Could you return only the lines that run from the line with "(628, 132) = (219, 417): turquoise" through the final line of the data, exactly as they stand?
►
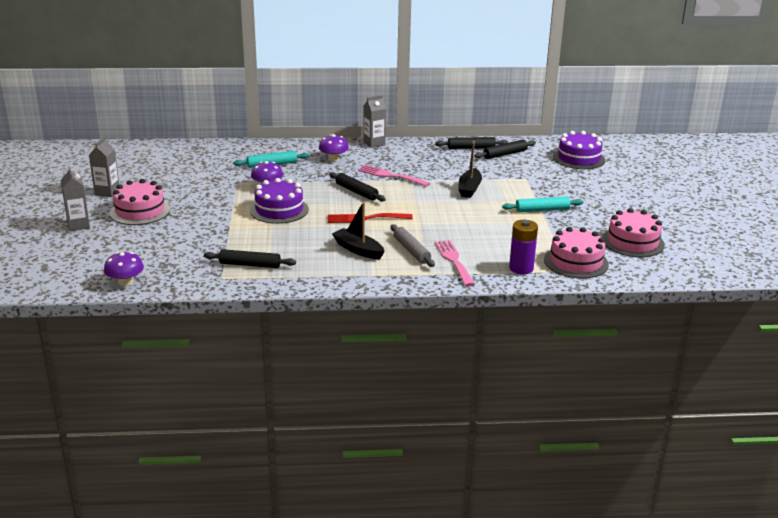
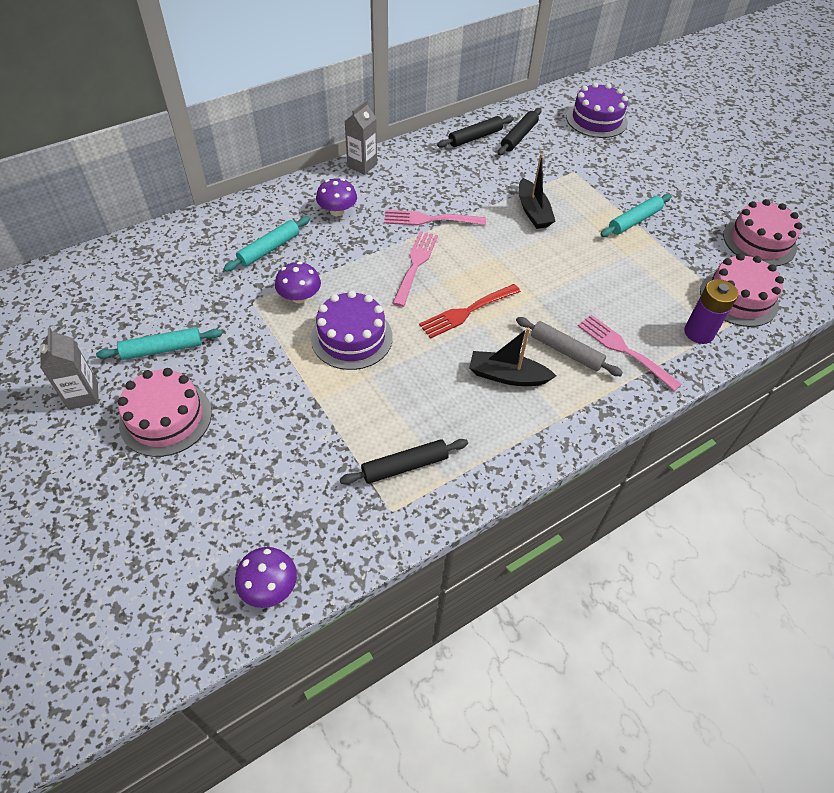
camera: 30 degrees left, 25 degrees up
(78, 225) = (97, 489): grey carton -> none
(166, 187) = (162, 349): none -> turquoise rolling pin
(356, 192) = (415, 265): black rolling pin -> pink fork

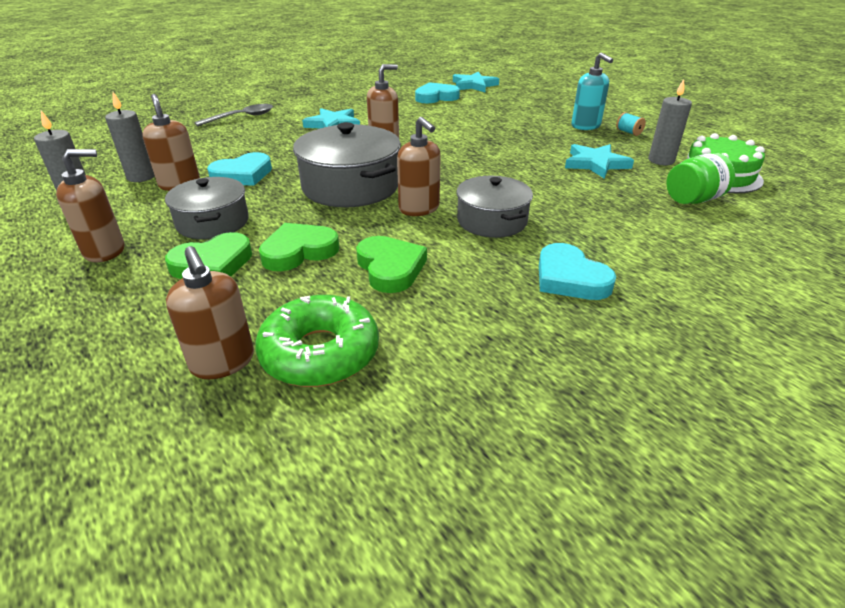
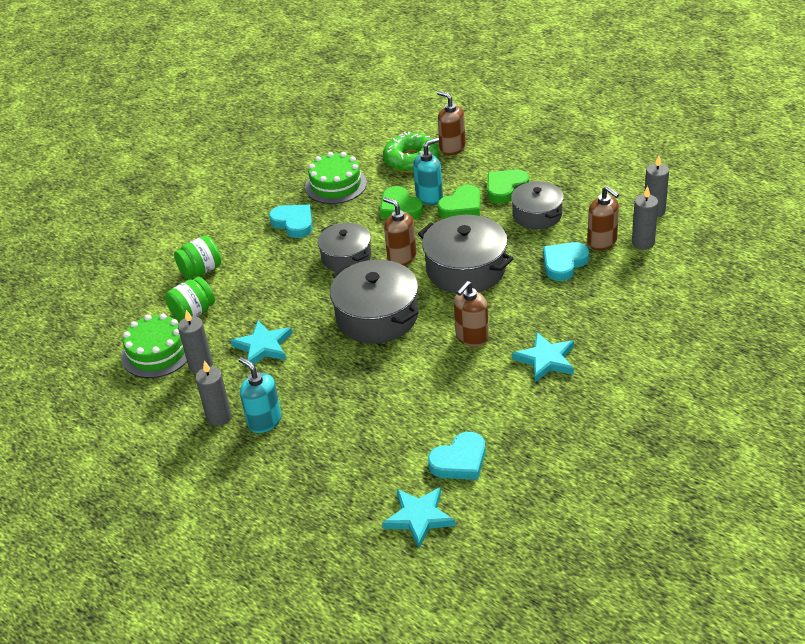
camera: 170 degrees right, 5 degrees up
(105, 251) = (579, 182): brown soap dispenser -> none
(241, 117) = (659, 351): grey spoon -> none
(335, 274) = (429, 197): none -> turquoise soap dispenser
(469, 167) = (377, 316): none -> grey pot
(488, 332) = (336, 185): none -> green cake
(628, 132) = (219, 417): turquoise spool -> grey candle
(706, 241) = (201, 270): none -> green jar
◄
**Response area**
(628, 132) = (219, 417): turquoise spool -> grey candle
(706, 241) = (201, 270): none -> green jar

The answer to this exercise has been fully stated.